TASK DESCRIPTION
A verbatim repetition of the data below is requested, without images.

INPUT DATA Block Start

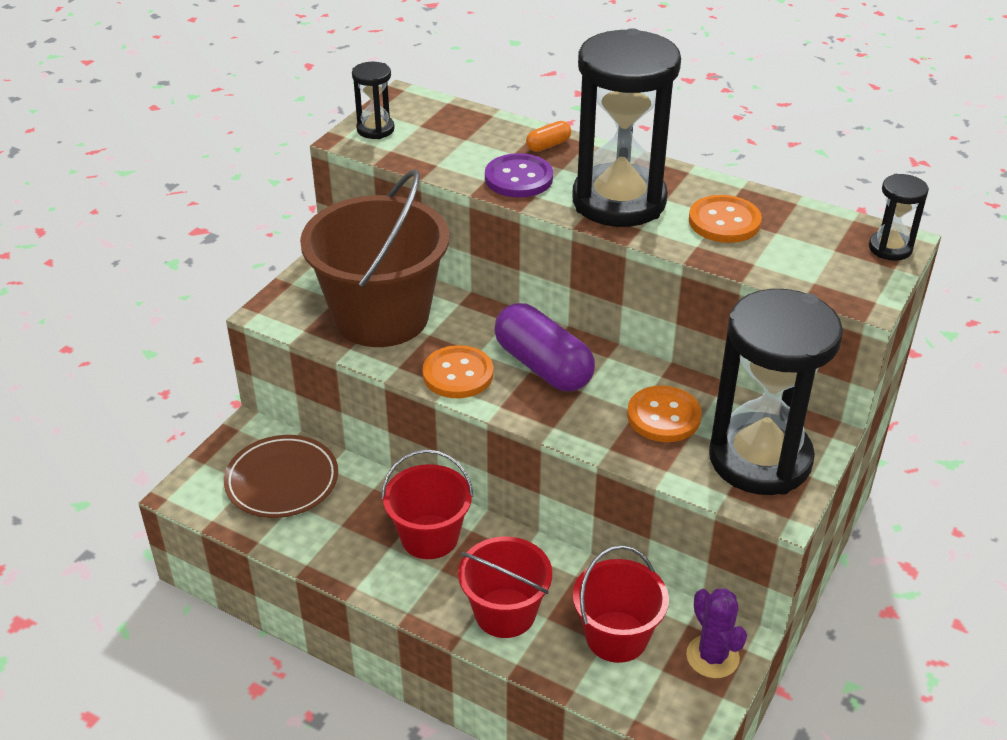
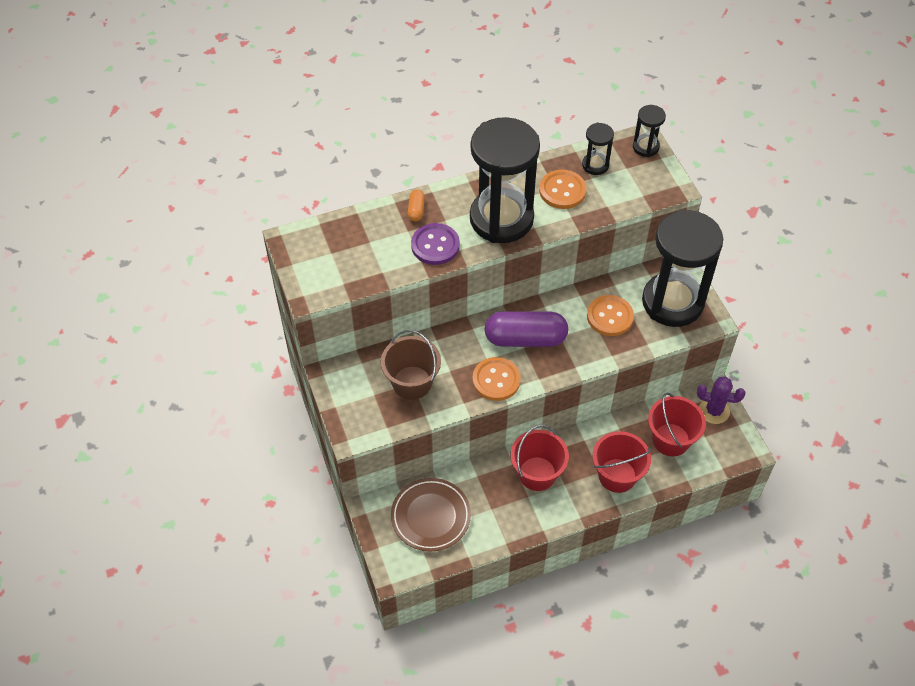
camera: 50 degrees left, 15 degrees up
(375, 129) = (312, 276): black hourglass -> black hourglass (595, 165)
(381, 316) = (412, 383): brown bucket -> brown bucket, size x0.58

INPUT DATA Block End

ANSWER AREA
camera: 50 degrees left, 15 degrees up
(375, 129) = (312, 276): black hourglass -> black hourglass (595, 165)
(381, 316) = (412, 383): brown bucket -> brown bucket, size x0.58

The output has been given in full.